Segment Open

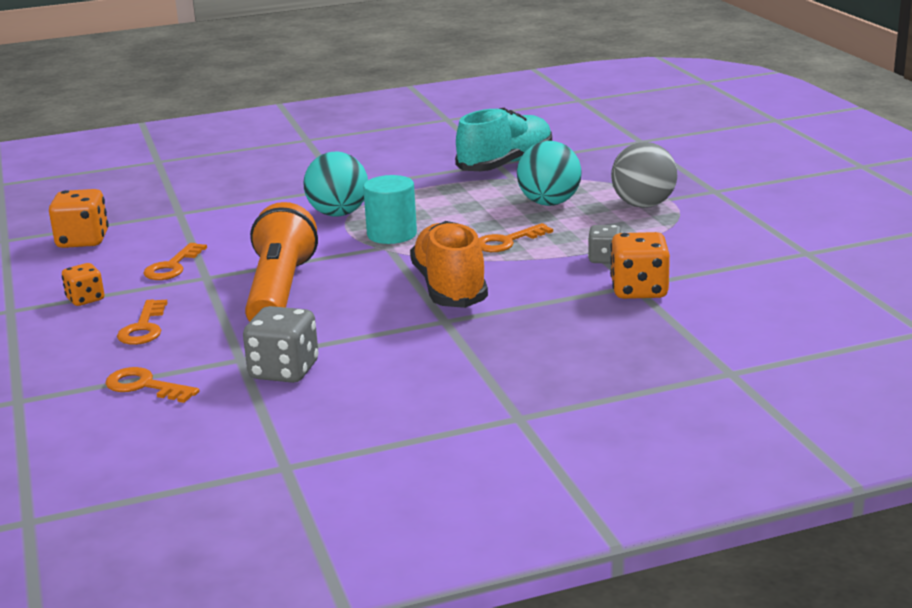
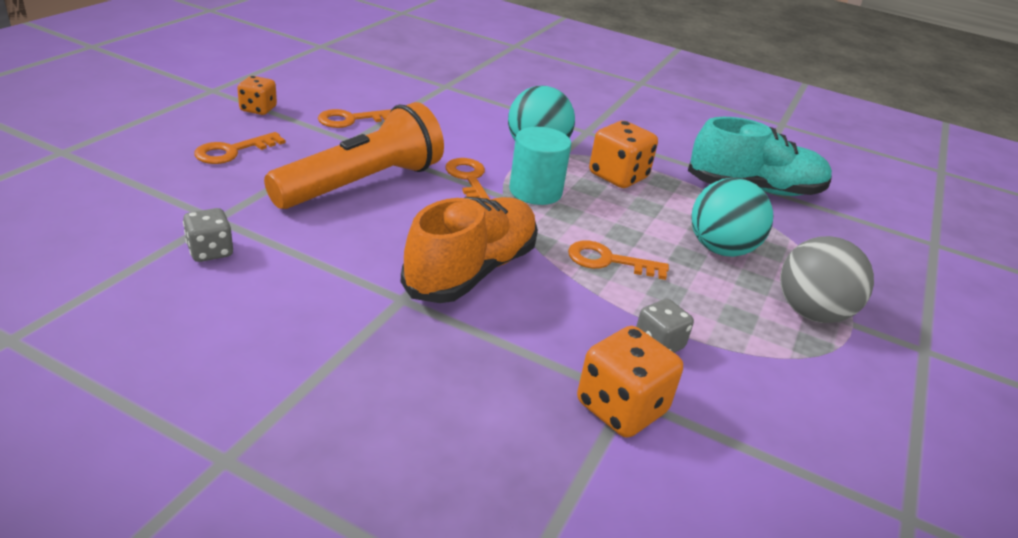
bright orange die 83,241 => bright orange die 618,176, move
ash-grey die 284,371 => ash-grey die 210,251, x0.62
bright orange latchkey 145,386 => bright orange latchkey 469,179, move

Segment Closed

The answer should contain nothing except the lines from the one with "ash-grey die 284,371" to the end of the material above, each given again exactly.

Task response:
ash-grey die 284,371 => ash-grey die 210,251, x0.62
bright orange latchkey 145,386 => bright orange latchkey 469,179, move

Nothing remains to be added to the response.